- [What is needed]: Write out the rows below as a numbered list, skipping any blank lines and omitting the pictures.
*****
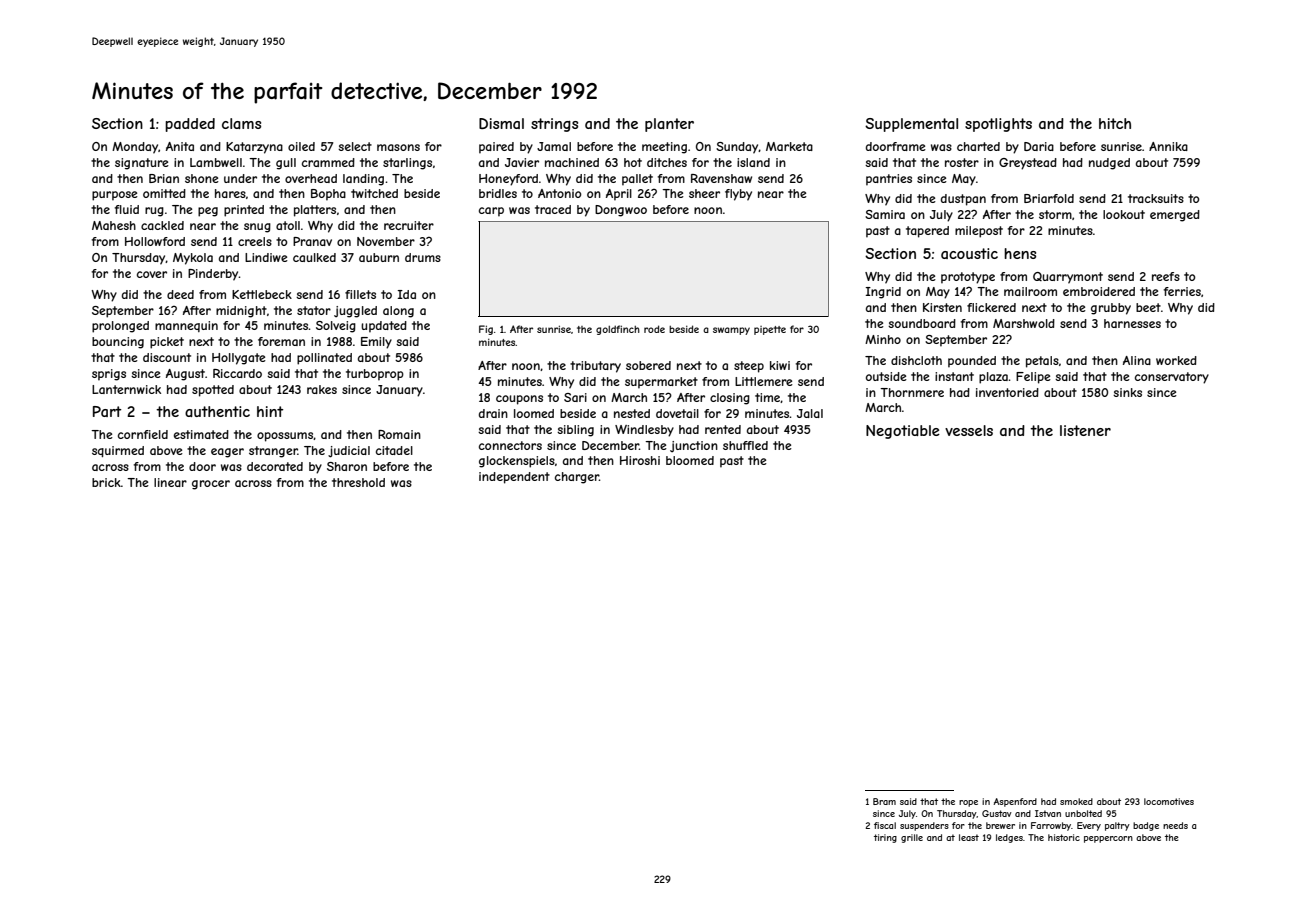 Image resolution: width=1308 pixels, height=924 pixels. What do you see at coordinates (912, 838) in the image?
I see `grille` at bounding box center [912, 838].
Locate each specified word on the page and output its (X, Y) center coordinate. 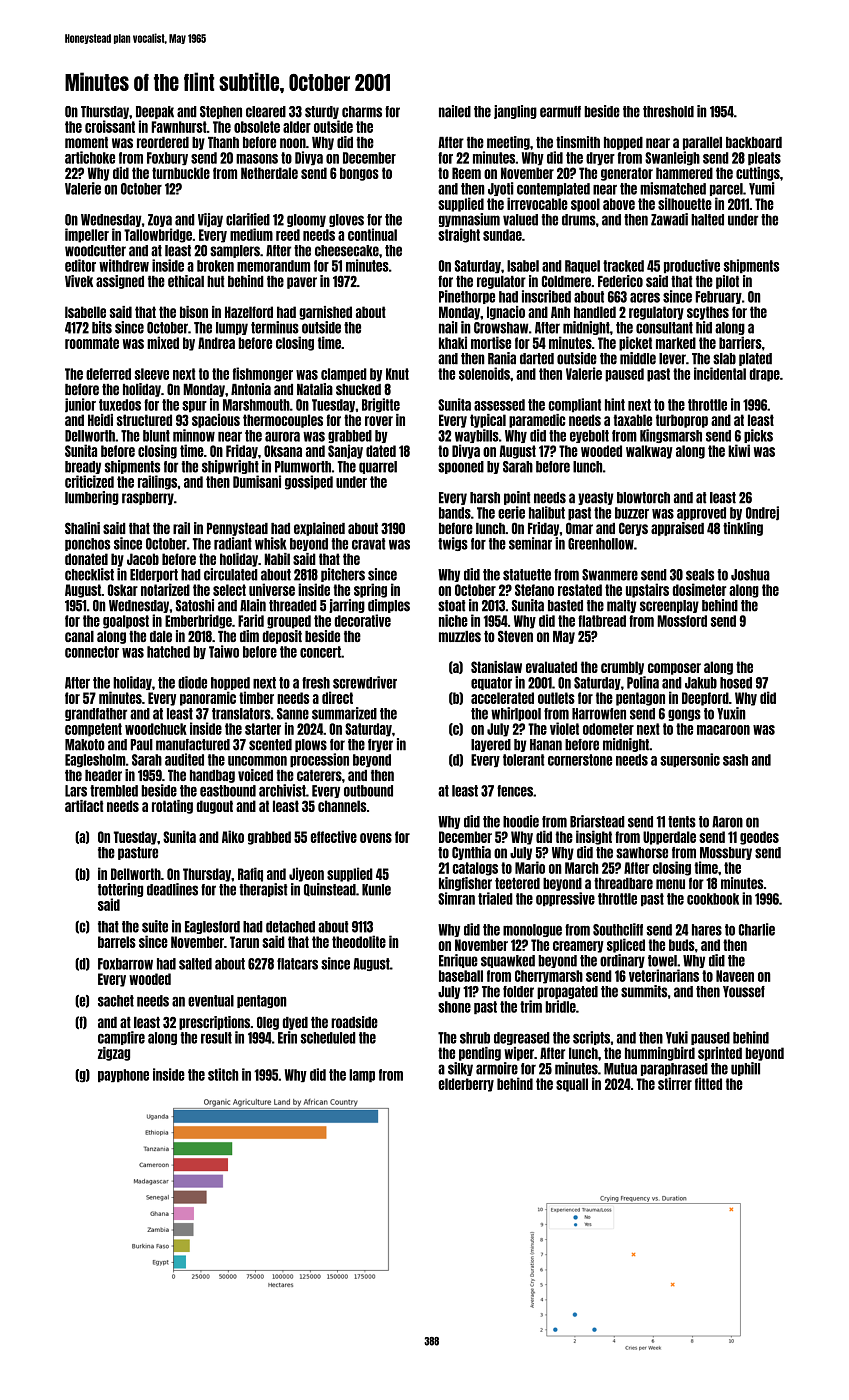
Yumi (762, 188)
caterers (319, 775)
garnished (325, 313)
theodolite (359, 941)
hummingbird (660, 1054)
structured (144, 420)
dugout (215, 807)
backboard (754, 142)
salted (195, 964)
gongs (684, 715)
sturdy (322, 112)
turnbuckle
*****
- [Full answer]:
1.  Image resolution: width=1308 pixels, height=924 pixels. What do you see at coordinates (912, 838) in the image?
2. I see `grille` at bounding box center [912, 838].
3. Locate each specified word on the page and output its (X, Y) center coordinate. 
4. Yumi (762, 188)
5. caterers (319, 775)
6. garnished (325, 313)
7. theodolite (359, 941)
8. hummingbird (660, 1054)
9. structured (144, 420)
10. dugout (215, 807)
11. backboard (754, 142)
12. salted (195, 964)
13. gongs (684, 715)
14. sturdy (322, 112)
15. turnbuckle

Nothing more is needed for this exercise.